Excerpted data =
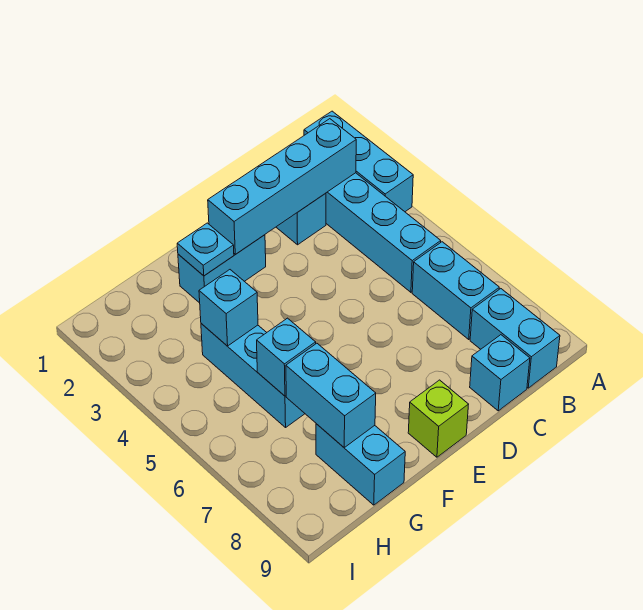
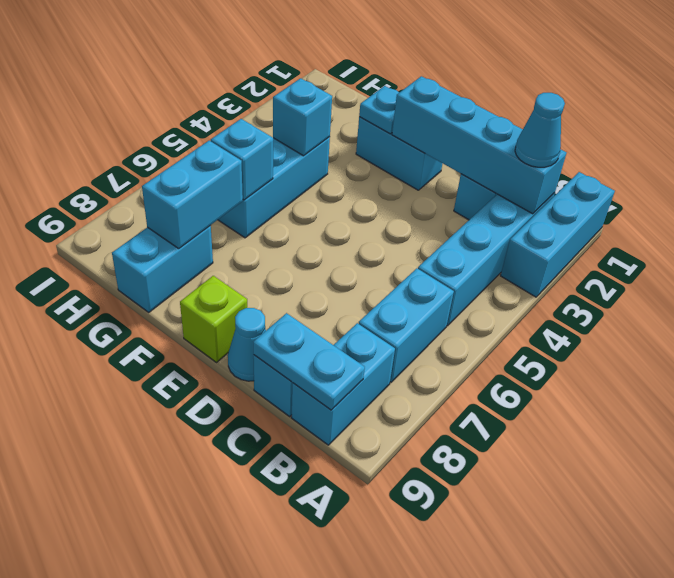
none -> cyan 1x1 cone [515,93,565,167]
none -> cyan 1x2 plate [253,313,365,410]
none -> cyan 1x1 cone [228,308,266,381]

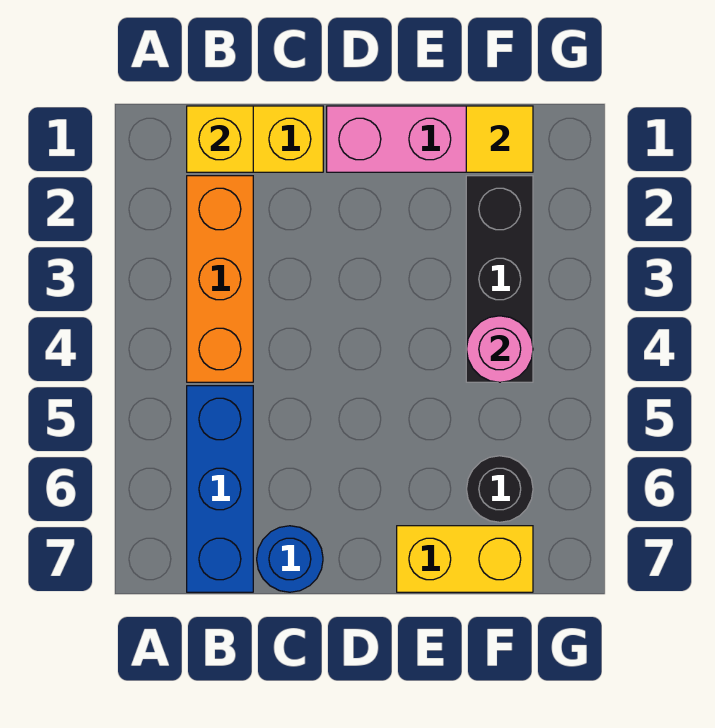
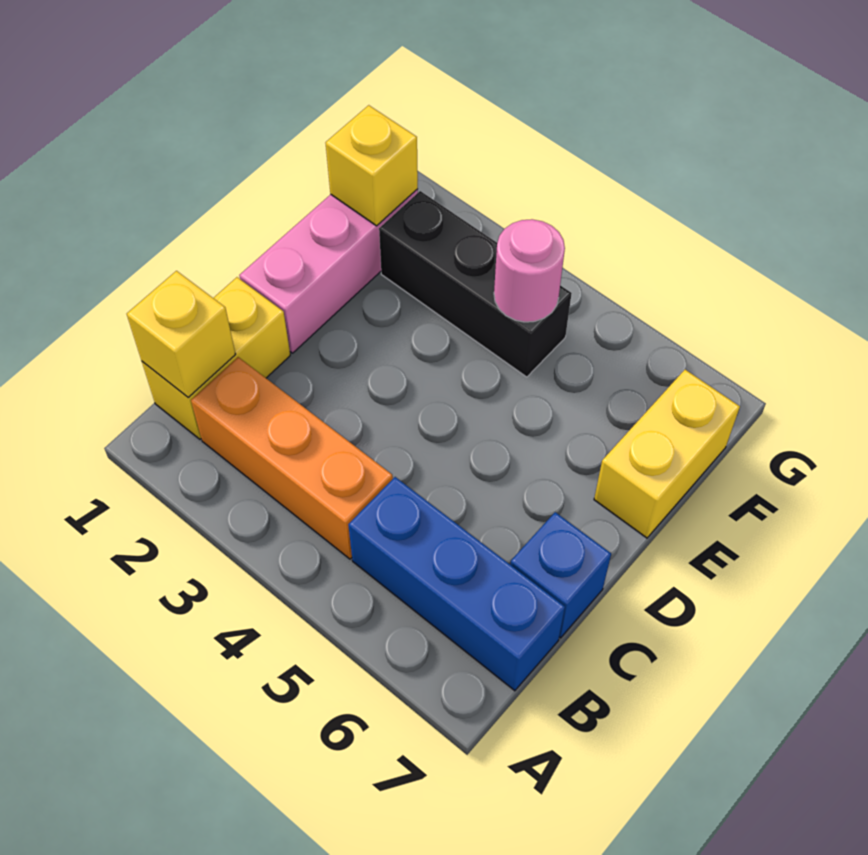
blue 1x1 round brick [257,526,323,592] -> blue 1x1 brick [510,512,611,638]
yellow 1x1 tile [466,106,533,172] -> yellow 1x1 brick [326,105,418,226]
black 1x1 round brick [467,456,533,522] -> none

Directive = Could you repeat every record exactly as written, with the pictures left out?

Task result =
none -> cyan 1x1 cone [515,93,565,167]
none -> cyan 1x2 plate [253,313,365,410]
none -> cyan 1x1 cone [228,308,266,381]

blue 1x1 round brick [257,526,323,592] -> blue 1x1 brick [510,512,611,638]
yellow 1x1 tile [466,106,533,172] -> yellow 1x1 brick [326,105,418,226]
black 1x1 round brick [467,456,533,522] -> none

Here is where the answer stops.